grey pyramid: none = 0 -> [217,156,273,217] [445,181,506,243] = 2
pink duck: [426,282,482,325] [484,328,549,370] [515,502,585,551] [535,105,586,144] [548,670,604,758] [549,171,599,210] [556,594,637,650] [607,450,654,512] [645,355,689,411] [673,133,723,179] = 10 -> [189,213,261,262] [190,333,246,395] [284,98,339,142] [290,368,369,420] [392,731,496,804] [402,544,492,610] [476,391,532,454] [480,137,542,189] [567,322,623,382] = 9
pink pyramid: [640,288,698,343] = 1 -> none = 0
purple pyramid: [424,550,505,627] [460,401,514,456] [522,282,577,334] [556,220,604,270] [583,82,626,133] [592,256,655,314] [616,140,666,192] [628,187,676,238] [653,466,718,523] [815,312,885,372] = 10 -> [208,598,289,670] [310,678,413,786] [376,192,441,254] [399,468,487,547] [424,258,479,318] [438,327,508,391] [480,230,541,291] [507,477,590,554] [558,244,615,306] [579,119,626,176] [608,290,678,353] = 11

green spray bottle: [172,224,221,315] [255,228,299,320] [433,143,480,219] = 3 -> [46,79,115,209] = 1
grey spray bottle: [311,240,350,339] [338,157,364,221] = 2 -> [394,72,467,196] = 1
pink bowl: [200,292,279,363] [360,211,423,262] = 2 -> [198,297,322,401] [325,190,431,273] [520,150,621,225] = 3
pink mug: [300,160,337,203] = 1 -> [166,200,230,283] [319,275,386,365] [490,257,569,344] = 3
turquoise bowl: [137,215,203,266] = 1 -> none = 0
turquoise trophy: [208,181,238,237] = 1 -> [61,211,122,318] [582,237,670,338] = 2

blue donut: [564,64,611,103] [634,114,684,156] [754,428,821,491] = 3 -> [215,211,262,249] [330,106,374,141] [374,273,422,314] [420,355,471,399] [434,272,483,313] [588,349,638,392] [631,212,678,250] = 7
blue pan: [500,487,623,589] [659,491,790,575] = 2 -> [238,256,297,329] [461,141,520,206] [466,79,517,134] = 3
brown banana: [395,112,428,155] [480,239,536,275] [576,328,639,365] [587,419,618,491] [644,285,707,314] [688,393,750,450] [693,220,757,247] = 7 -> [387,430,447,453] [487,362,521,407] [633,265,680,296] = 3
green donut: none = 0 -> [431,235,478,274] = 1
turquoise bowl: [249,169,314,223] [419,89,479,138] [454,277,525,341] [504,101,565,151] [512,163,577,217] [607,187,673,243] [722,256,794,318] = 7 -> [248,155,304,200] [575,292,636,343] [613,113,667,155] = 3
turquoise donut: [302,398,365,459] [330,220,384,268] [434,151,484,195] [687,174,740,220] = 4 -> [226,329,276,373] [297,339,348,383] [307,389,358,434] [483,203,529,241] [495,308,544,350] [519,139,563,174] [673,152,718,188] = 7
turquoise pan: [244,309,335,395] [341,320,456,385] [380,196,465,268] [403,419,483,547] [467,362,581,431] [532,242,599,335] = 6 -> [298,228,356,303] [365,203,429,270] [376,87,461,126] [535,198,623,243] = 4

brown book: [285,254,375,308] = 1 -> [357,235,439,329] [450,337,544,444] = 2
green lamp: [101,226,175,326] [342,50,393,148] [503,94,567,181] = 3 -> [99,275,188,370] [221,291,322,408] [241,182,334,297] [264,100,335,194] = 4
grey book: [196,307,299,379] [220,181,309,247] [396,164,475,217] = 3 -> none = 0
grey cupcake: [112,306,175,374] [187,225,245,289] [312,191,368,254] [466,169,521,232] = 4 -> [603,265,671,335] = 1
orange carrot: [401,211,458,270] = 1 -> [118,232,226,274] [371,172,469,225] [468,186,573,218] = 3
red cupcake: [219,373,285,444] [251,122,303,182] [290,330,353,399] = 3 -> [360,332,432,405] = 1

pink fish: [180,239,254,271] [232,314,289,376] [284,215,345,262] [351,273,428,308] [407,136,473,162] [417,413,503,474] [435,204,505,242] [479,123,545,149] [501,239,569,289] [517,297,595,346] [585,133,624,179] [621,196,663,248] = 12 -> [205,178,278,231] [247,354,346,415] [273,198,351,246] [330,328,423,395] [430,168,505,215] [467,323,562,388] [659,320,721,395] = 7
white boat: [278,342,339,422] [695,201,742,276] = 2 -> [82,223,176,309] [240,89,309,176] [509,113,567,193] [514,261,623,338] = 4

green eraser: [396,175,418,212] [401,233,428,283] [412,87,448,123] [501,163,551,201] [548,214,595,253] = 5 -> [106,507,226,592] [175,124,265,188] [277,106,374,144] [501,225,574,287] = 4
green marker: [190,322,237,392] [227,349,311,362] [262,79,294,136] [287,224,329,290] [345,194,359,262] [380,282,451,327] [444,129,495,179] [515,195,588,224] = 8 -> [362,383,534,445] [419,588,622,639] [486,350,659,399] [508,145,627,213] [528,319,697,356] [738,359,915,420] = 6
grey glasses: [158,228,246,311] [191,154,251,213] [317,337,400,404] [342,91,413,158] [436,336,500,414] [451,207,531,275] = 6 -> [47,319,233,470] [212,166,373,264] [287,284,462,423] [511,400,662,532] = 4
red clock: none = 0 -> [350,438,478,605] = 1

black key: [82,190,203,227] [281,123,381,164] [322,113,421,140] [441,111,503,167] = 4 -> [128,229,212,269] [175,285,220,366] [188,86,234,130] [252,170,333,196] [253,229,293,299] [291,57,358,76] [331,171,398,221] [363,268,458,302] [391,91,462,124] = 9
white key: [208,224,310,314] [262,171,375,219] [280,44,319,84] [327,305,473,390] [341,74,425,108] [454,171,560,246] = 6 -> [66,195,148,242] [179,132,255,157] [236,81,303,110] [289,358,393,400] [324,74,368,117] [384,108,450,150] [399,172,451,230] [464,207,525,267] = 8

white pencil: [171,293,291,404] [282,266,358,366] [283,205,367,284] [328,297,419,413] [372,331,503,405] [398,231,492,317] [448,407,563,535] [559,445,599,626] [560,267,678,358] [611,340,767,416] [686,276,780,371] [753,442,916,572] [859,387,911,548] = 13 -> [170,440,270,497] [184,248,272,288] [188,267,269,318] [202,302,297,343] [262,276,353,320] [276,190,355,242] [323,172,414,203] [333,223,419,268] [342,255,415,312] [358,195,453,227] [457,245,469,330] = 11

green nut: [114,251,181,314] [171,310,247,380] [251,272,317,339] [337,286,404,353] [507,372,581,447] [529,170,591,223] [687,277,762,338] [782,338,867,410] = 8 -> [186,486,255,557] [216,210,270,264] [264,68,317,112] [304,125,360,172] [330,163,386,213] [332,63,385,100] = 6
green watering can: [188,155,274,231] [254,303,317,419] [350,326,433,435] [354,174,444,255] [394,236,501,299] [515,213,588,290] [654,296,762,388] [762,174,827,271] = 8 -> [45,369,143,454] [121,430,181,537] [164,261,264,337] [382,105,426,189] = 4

════════

» **ASSIGNMENT**: Output the records again in full. Keep every character as written.

» **EXERCISE OUTPUT**:
grey pyramid: none = 0 -> [217,156,273,217] [445,181,506,243] = 2
pink duck: [426,282,482,325] [484,328,549,370] [515,502,585,551] [535,105,586,144] [548,670,604,758] [549,171,599,210] [556,594,637,650] [607,450,654,512] [645,355,689,411] [673,133,723,179] = 10 -> [189,213,261,262] [190,333,246,395] [284,98,339,142] [290,368,369,420] [392,731,496,804] [402,544,492,610] [476,391,532,454] [480,137,542,189] [567,322,623,382] = 9
pink pyramid: [640,288,698,343] = 1 -> none = 0
purple pyramid: [424,550,505,627] [460,401,514,456] [522,282,577,334] [556,220,604,270] [583,82,626,133] [592,256,655,314] [616,140,666,192] [628,187,676,238] [653,466,718,523] [815,312,885,372] = 10 -> [208,598,289,670] [310,678,413,786] [376,192,441,254] [399,468,487,547] [424,258,479,318] [438,327,508,391] [480,230,541,291] [507,477,590,554] [558,244,615,306] [579,119,626,176] [608,290,678,353] = 11

green spray bottle: [172,224,221,315] [255,228,299,320] [433,143,480,219] = 3 -> [46,79,115,209] = 1
grey spray bottle: [311,240,350,339] [338,157,364,221] = 2 -> [394,72,467,196] = 1
pink bowl: [200,292,279,363] [360,211,423,262] = 2 -> [198,297,322,401] [325,190,431,273] [520,150,621,225] = 3
pink mug: [300,160,337,203] = 1 -> [166,200,230,283] [319,275,386,365] [490,257,569,344] = 3
turquoise bowl: [137,215,203,266] = 1 -> none = 0
turquoise trophy: [208,181,238,237] = 1 -> [61,211,122,318] [582,237,670,338] = 2

blue donut: [564,64,611,103] [634,114,684,156] [754,428,821,491] = 3 -> [215,211,262,249] [330,106,374,141] [374,273,422,314] [420,355,471,399] [434,272,483,313] [588,349,638,392] [631,212,678,250] = 7
blue pan: [500,487,623,589] [659,491,790,575] = 2 -> [238,256,297,329] [461,141,520,206] [466,79,517,134] = 3
brown banana: [395,112,428,155] [480,239,536,275] [576,328,639,365] [587,419,618,491] [644,285,707,314] [688,393,750,450] [693,220,757,247] = 7 -> [387,430,447,453] [487,362,521,407] [633,265,680,296] = 3
green donut: none = 0 -> [431,235,478,274] = 1
turquoise bowl: [249,169,314,223] [419,89,479,138] [454,277,525,341] [504,101,565,151] [512,163,577,217] [607,187,673,243] [722,256,794,318] = 7 -> [248,155,304,200] [575,292,636,343] [613,113,667,155] = 3
turquoise donut: [302,398,365,459] [330,220,384,268] [434,151,484,195] [687,174,740,220] = 4 -> [226,329,276,373] [297,339,348,383] [307,389,358,434] [483,203,529,241] [495,308,544,350] [519,139,563,174] [673,152,718,188] = 7
turquoise pan: [244,309,335,395] [341,320,456,385] [380,196,465,268] [403,419,483,547] [467,362,581,431] [532,242,599,335] = 6 -> [298,228,356,303] [365,203,429,270] [376,87,461,126] [535,198,623,243] = 4

brown book: [285,254,375,308] = 1 -> [357,235,439,329] [450,337,544,444] = 2
green lamp: [101,226,175,326] [342,50,393,148] [503,94,567,181] = 3 -> [99,275,188,370] [221,291,322,408] [241,182,334,297] [264,100,335,194] = 4
grey book: [196,307,299,379] [220,181,309,247] [396,164,475,217] = 3 -> none = 0
grey cupcake: [112,306,175,374] [187,225,245,289] [312,191,368,254] [466,169,521,232] = 4 -> [603,265,671,335] = 1
orange carrot: [401,211,458,270] = 1 -> [118,232,226,274] [371,172,469,225] [468,186,573,218] = 3
red cupcake: [219,373,285,444] [251,122,303,182] [290,330,353,399] = 3 -> [360,332,432,405] = 1

pink fish: [180,239,254,271] [232,314,289,376] [284,215,345,262] [351,273,428,308] [407,136,473,162] [417,413,503,474] [435,204,505,242] [479,123,545,149] [501,239,569,289] [517,297,595,346] [585,133,624,179] [621,196,663,248] = 12 -> [205,178,278,231] [247,354,346,415] [273,198,351,246] [330,328,423,395] [430,168,505,215] [467,323,562,388] [659,320,721,395] = 7
white boat: [278,342,339,422] [695,201,742,276] = 2 -> [82,223,176,309] [240,89,309,176] [509,113,567,193] [514,261,623,338] = 4

green eraser: [396,175,418,212] [401,233,428,283] [412,87,448,123] [501,163,551,201] [548,214,595,253] = 5 -> [106,507,226,592] [175,124,265,188] [277,106,374,144] [501,225,574,287] = 4
green marker: [190,322,237,392] [227,349,311,362] [262,79,294,136] [287,224,329,290] [345,194,359,262] [380,282,451,327] [444,129,495,179] [515,195,588,224] = 8 -> [362,383,534,445] [419,588,622,639] [486,350,659,399] [508,145,627,213] [528,319,697,356] [738,359,915,420] = 6
grey glasses: [158,228,246,311] [191,154,251,213] [317,337,400,404] [342,91,413,158] [436,336,500,414] [451,207,531,275] = 6 -> [47,319,233,470] [212,166,373,264] [287,284,462,423] [511,400,662,532] = 4
red clock: none = 0 -> [350,438,478,605] = 1

black key: [82,190,203,227] [281,123,381,164] [322,113,421,140] [441,111,503,167] = 4 -> [128,229,212,269] [175,285,220,366] [188,86,234,130] [252,170,333,196] [253,229,293,299] [291,57,358,76] [331,171,398,221] [363,268,458,302] [391,91,462,124] = 9
white key: [208,224,310,314] [262,171,375,219] [280,44,319,84] [327,305,473,390] [341,74,425,108] [454,171,560,246] = 6 -> [66,195,148,242] [179,132,255,157] [236,81,303,110] [289,358,393,400] [324,74,368,117] [384,108,450,150] [399,172,451,230] [464,207,525,267] = 8

white pencil: [171,293,291,404] [282,266,358,366] [283,205,367,284] [328,297,419,413] [372,331,503,405] [398,231,492,317] [448,407,563,535] [559,445,599,626] [560,267,678,358] [611,340,767,416] [686,276,780,371] [753,442,916,572] [859,387,911,548] = 13 -> [170,440,270,497] [184,248,272,288] [188,267,269,318] [202,302,297,343] [262,276,353,320] [276,190,355,242] [323,172,414,203] [333,223,419,268] [342,255,415,312] [358,195,453,227] [457,245,469,330] = 11

green nut: [114,251,181,314] [171,310,247,380] [251,272,317,339] [337,286,404,353] [507,372,581,447] [529,170,591,223] [687,277,762,338] [782,338,867,410] = 8 -> [186,486,255,557] [216,210,270,264] [264,68,317,112] [304,125,360,172] [330,163,386,213] [332,63,385,100] = 6
green watering can: [188,155,274,231] [254,303,317,419] [350,326,433,435] [354,174,444,255] [394,236,501,299] [515,213,588,290] [654,296,762,388] [762,174,827,271] = 8 -> [45,369,143,454] [121,430,181,537] [164,261,264,337] [382,105,426,189] = 4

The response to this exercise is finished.